*What you will do:* Repeat exactly the stretch of lines that starts with the one containing "yellow can: 6 -> 7" and ends with the last line of the material. Leave out pictures.

(Beginning of Exercise materials)

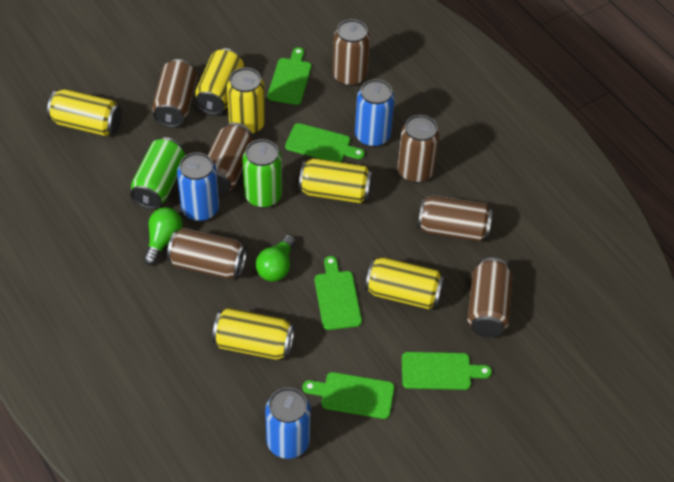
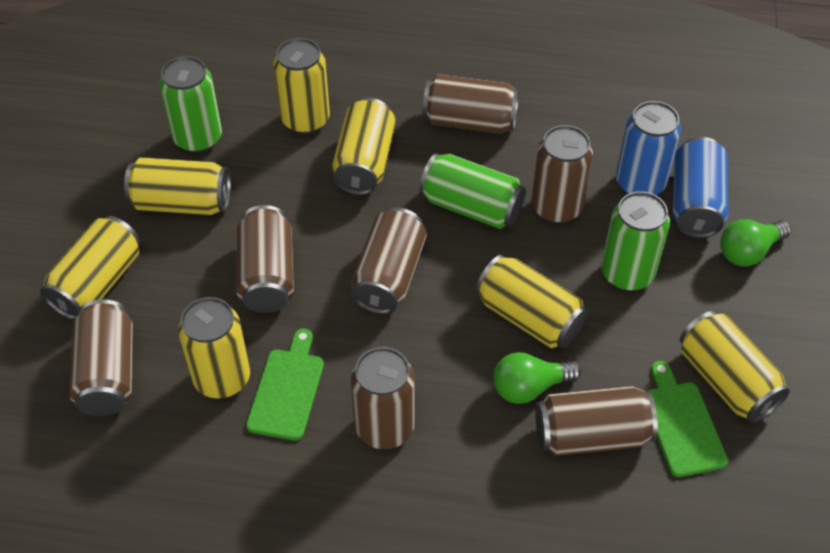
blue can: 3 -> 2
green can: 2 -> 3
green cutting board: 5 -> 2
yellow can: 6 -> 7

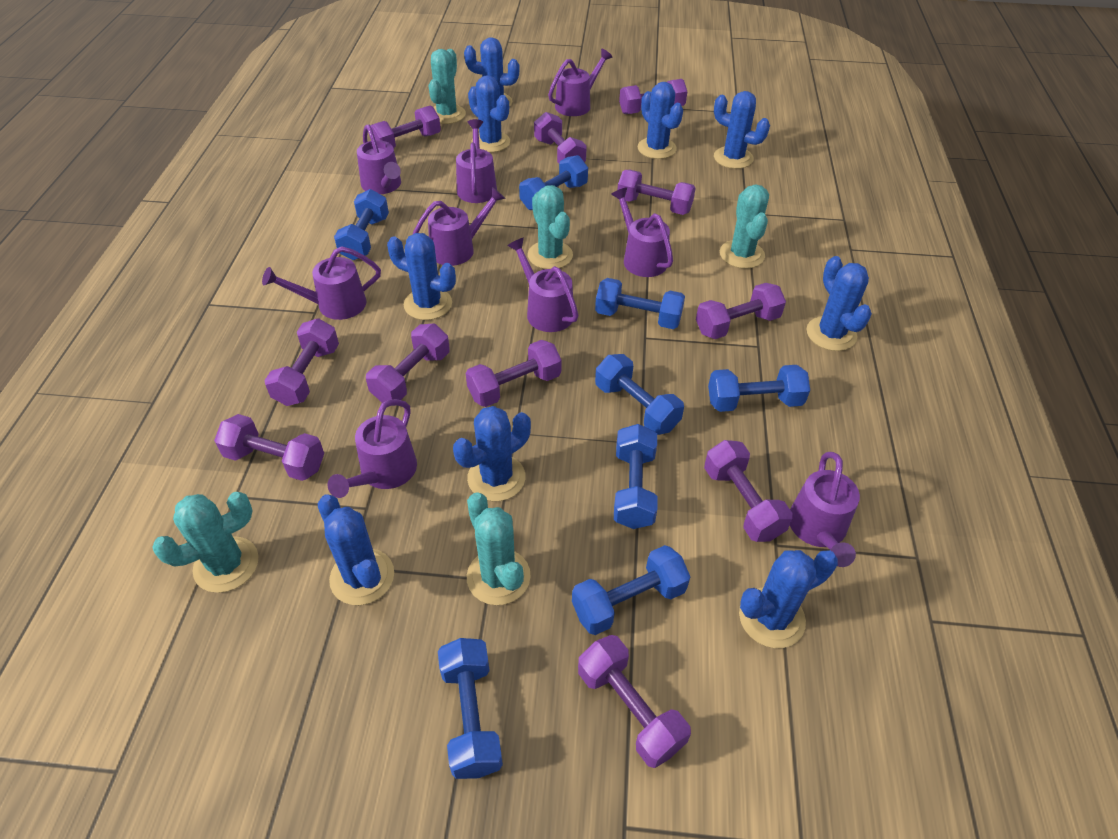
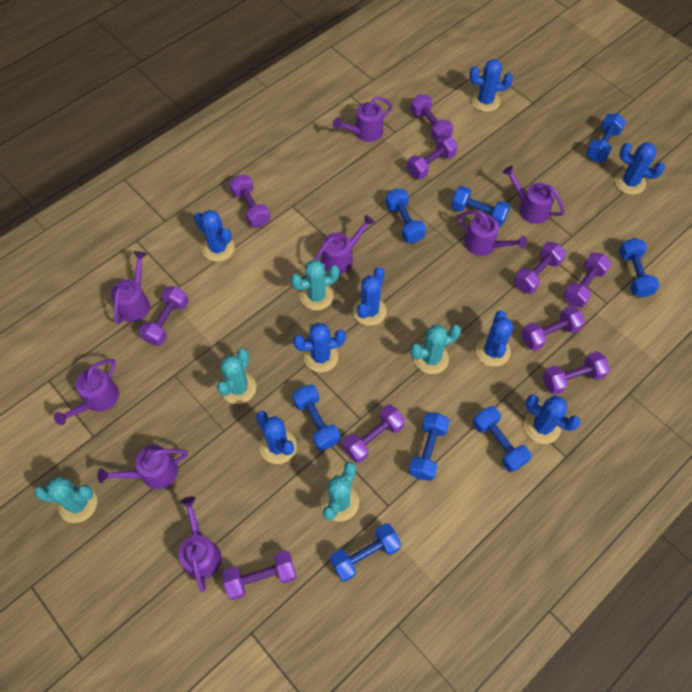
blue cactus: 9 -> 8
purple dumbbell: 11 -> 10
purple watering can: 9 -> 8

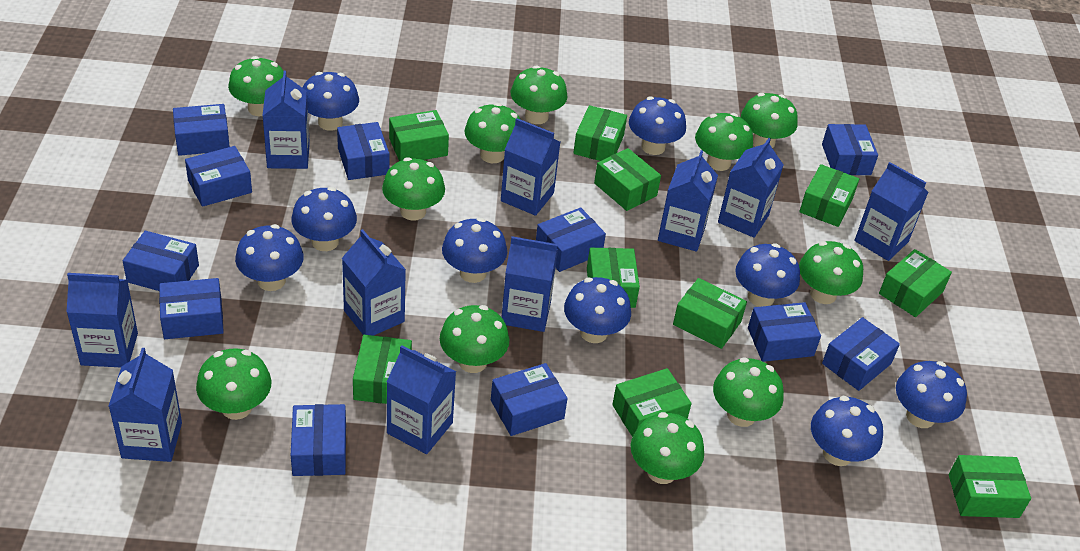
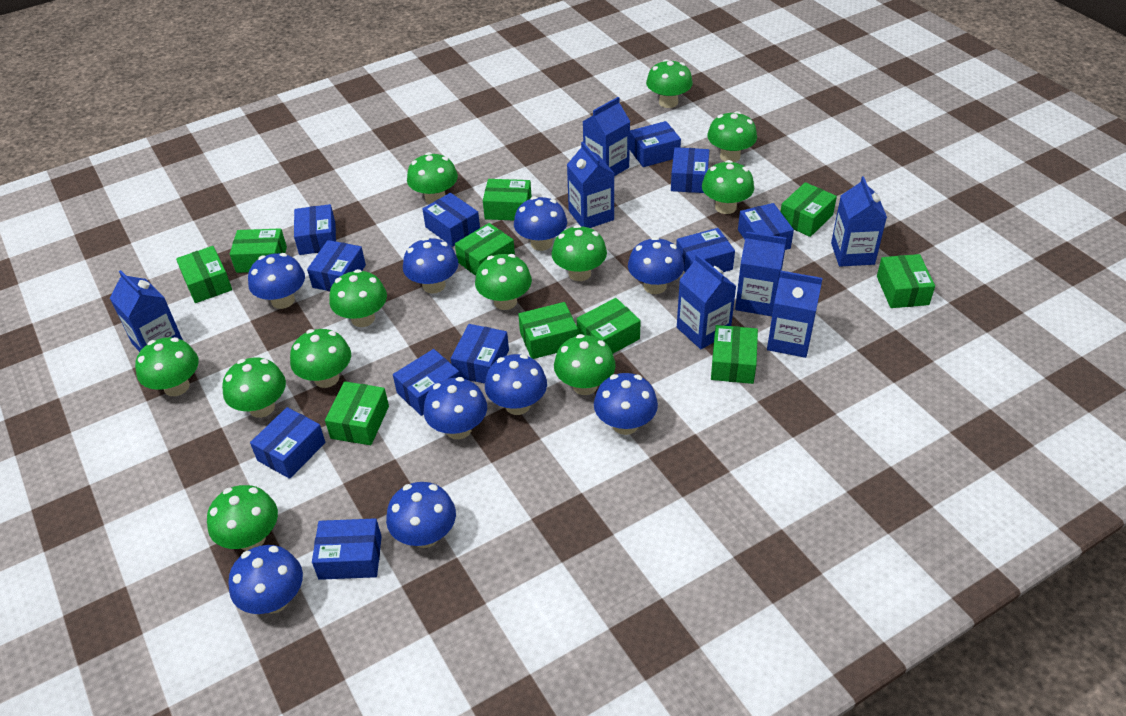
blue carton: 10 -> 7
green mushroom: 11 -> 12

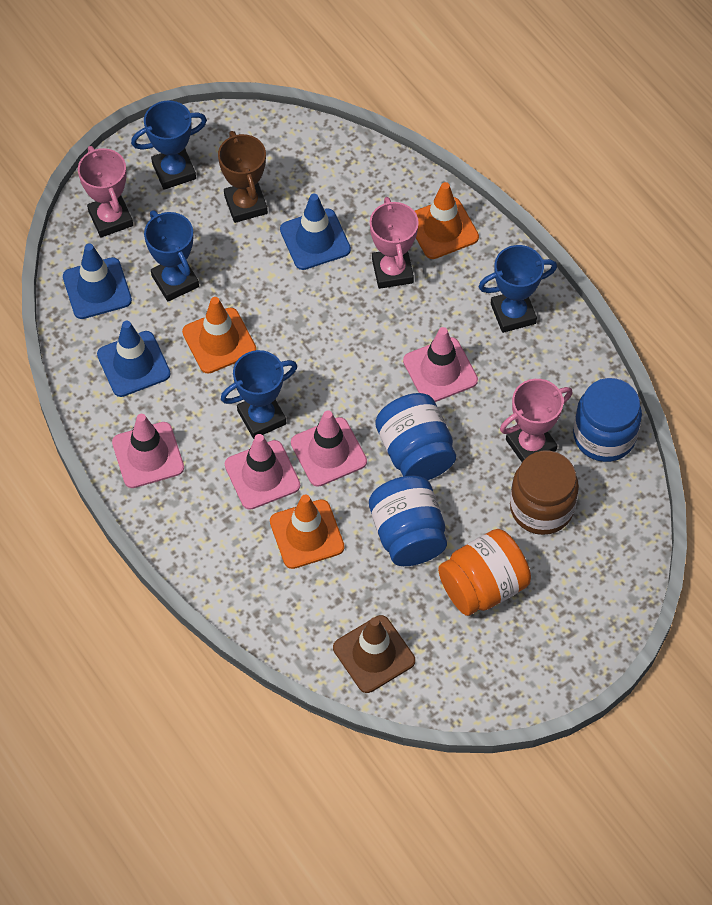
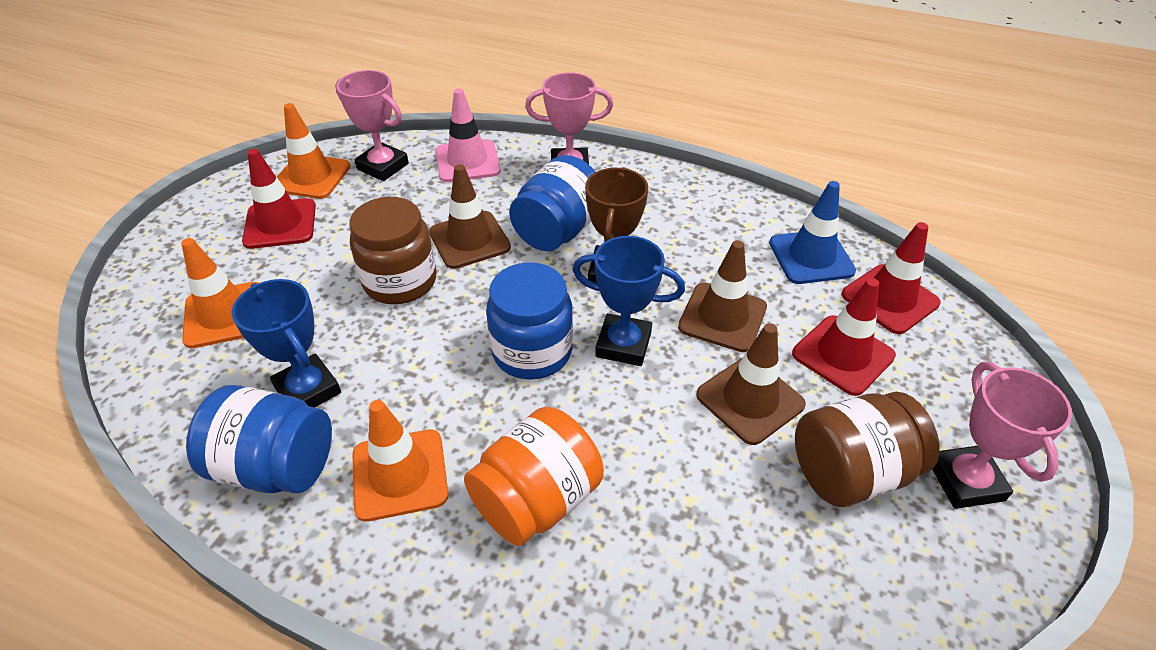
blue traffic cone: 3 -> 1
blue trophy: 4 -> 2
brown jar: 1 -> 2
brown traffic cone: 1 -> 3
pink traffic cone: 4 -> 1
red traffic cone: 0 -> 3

(End of Exercise materials)

*Reply:*
yellow can: 6 -> 7

blue cactus: 9 -> 8
purple dumbbell: 11 -> 10
purple watering can: 9 -> 8

blue carton: 10 -> 7
green mushroom: 11 -> 12

blue traffic cone: 3 -> 1
blue trophy: 4 -> 2
brown jar: 1 -> 2
brown traffic cone: 1 -> 3
pink traffic cone: 4 -> 1
red traffic cone: 0 -> 3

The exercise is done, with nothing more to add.